Start of Block

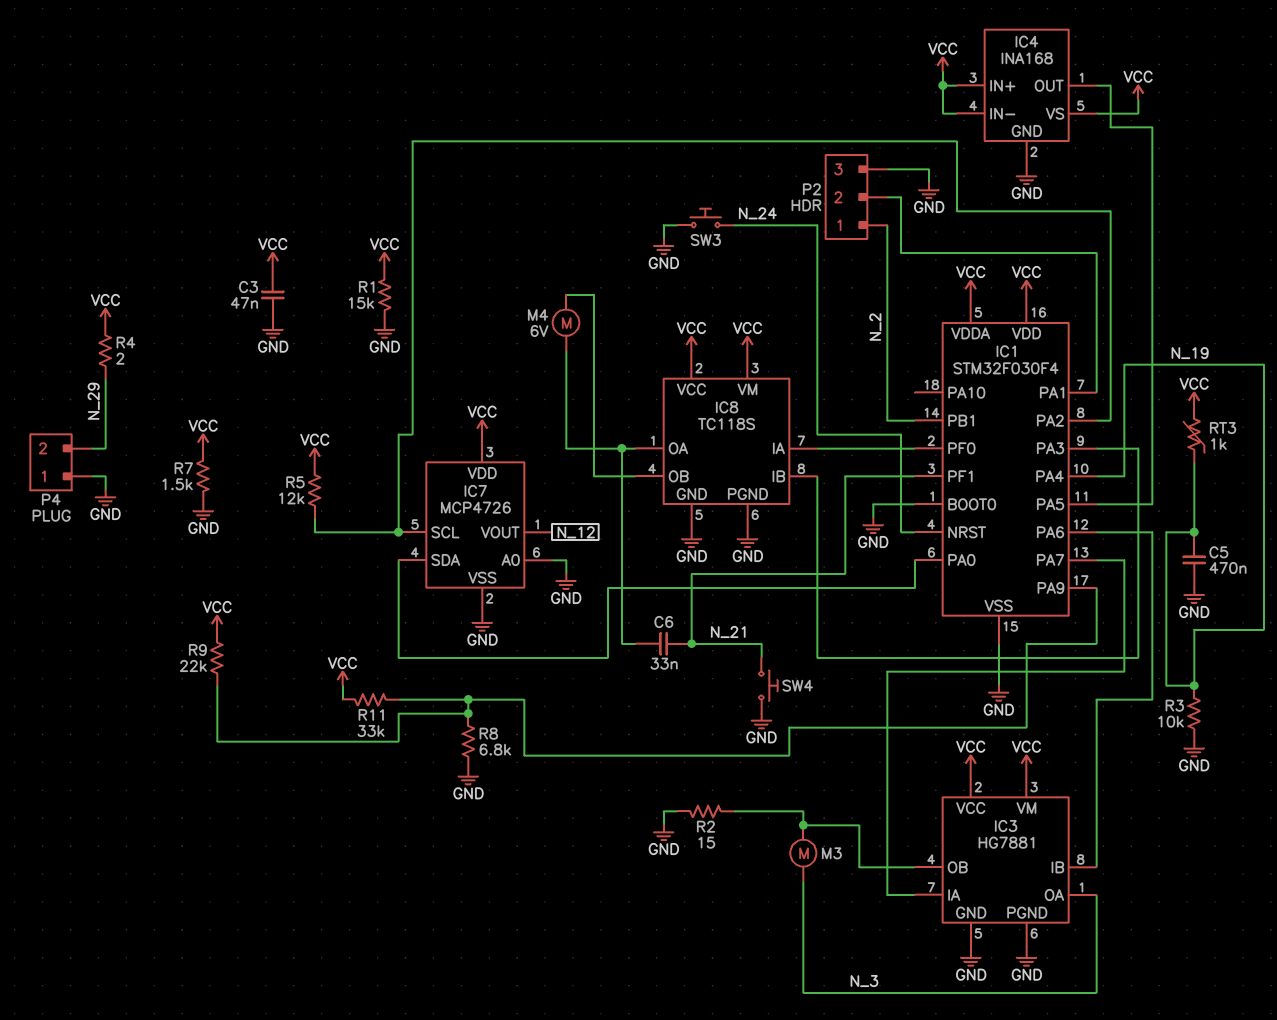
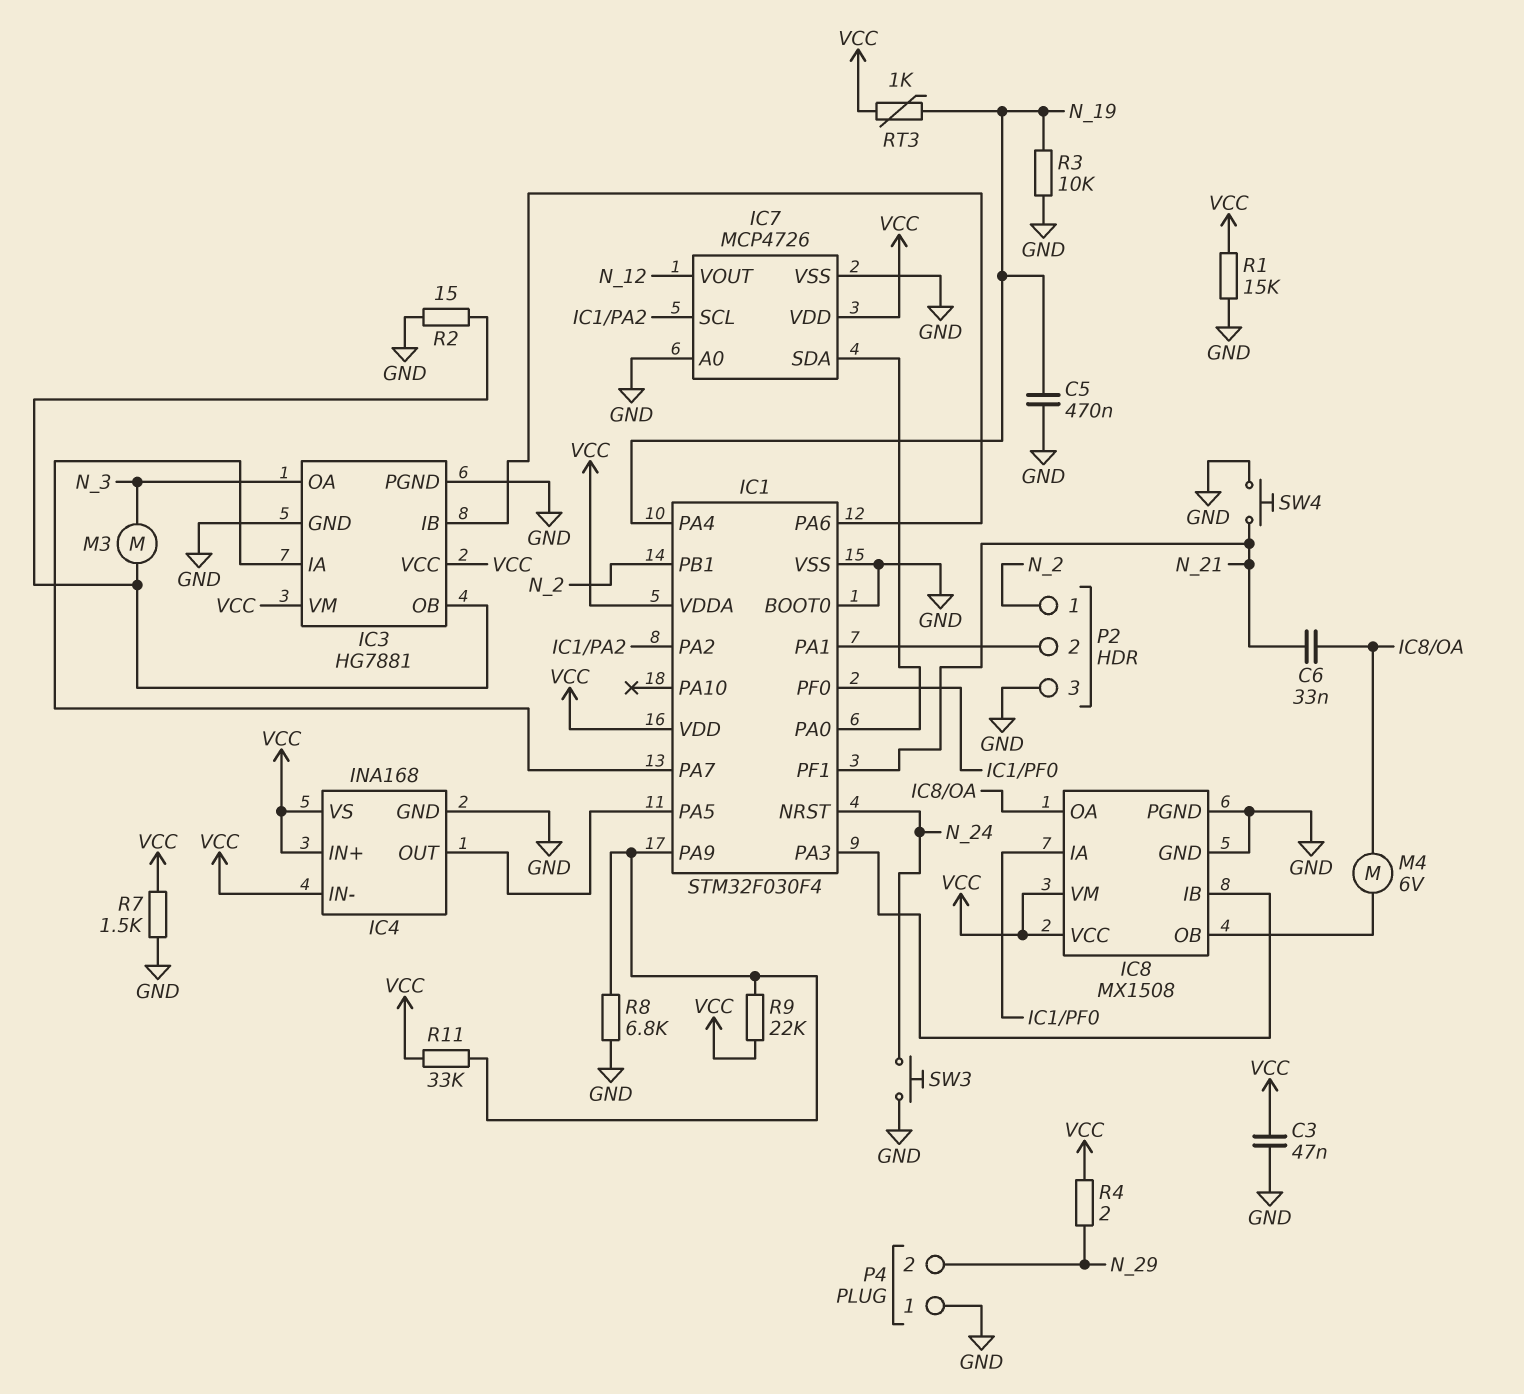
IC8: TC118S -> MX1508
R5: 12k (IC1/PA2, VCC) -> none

End of Block
Start of Block

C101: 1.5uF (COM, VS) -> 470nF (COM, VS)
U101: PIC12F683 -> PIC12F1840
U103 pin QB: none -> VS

End of Block

EXERCISE: Determine how many lines in the listing above hold the word "none", answering with the number only.

THE ANSWER: 2